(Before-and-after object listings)

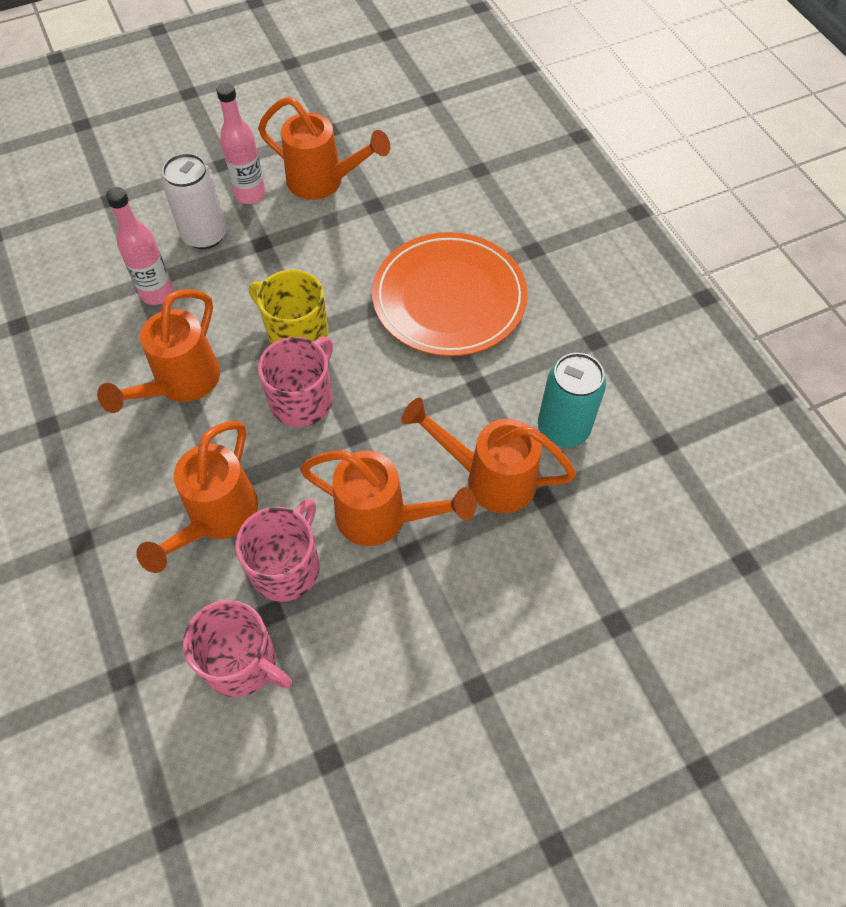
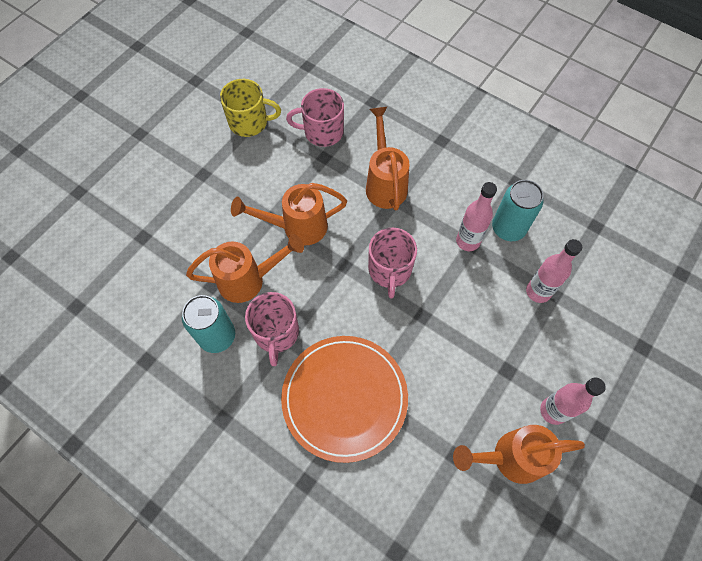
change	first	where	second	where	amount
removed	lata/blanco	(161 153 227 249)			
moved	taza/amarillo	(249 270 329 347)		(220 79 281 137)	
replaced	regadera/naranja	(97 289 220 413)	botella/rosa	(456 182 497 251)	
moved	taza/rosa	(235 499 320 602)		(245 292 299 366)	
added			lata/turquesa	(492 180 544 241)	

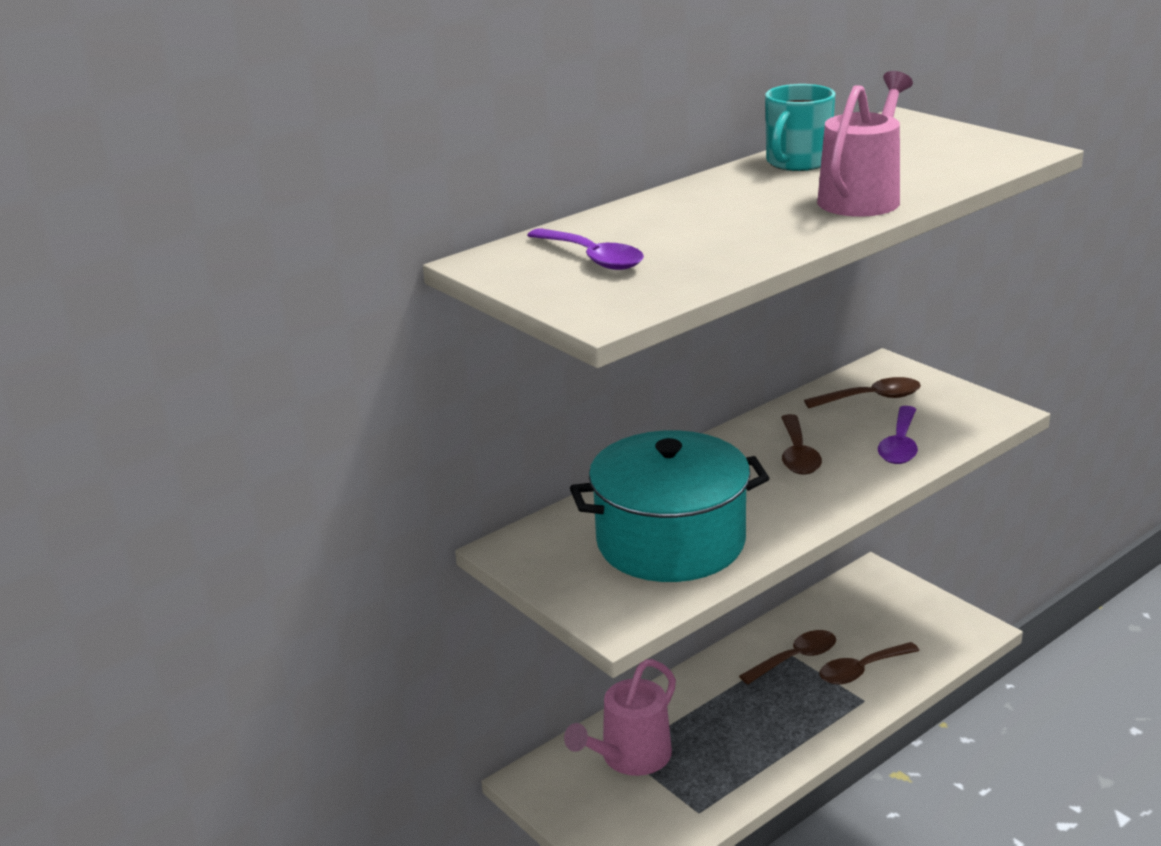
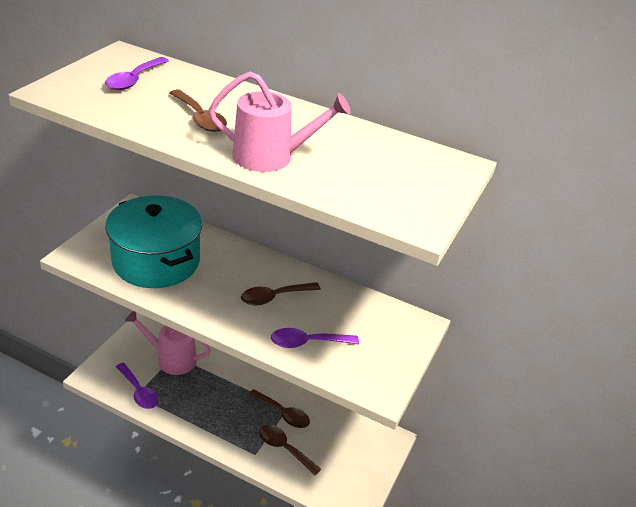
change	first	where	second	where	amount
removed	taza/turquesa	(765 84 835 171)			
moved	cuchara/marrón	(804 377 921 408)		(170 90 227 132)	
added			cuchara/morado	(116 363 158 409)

--

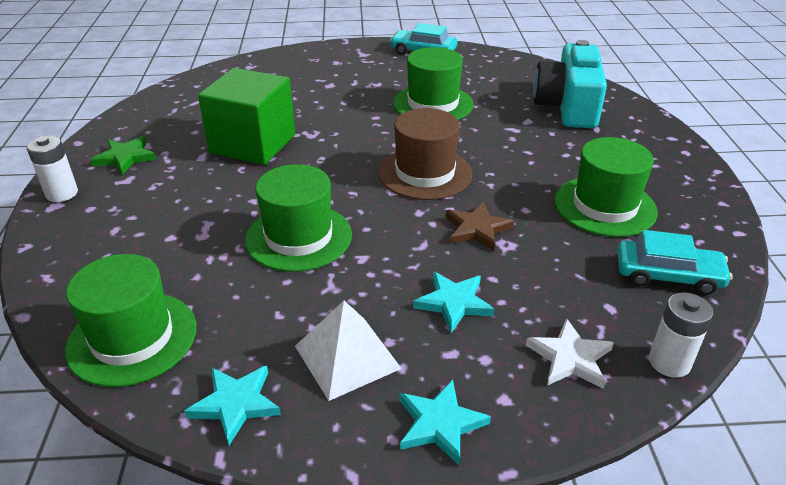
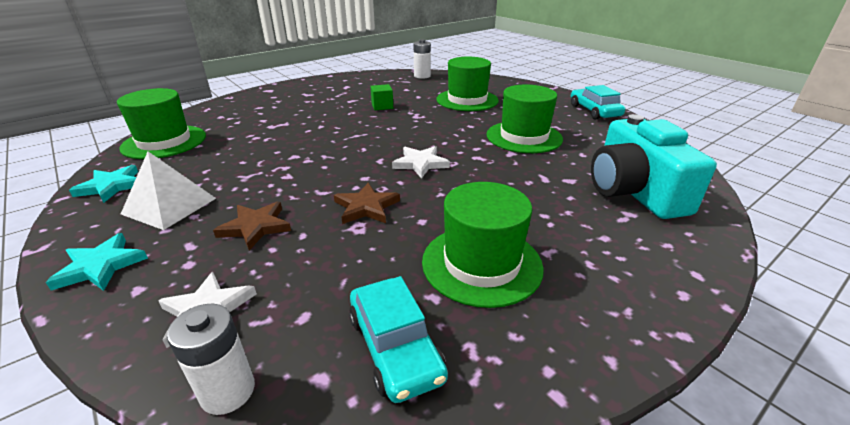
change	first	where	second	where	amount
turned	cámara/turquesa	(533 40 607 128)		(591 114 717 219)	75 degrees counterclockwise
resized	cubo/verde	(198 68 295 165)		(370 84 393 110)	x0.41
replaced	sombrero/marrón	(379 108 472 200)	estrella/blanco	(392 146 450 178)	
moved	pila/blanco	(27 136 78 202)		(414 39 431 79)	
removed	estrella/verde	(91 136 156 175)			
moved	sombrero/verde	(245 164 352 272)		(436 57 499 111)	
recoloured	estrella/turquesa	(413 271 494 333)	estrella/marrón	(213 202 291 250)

▶ _The task_
Set down, exactly as they appear above, all lines from the one that has "79 281 137)" down to the one that has "292 299 366)", including those two and no others.

▶ _Written solution_
moved	taza/amarillo	(249 270 329 347)		(220 79 281 137)	
replaced	regadera/naranja	(97 289 220 413)	botella/rosa	(456 182 497 251)	
moved	taza/rosa	(235 499 320 602)		(245 292 299 366)	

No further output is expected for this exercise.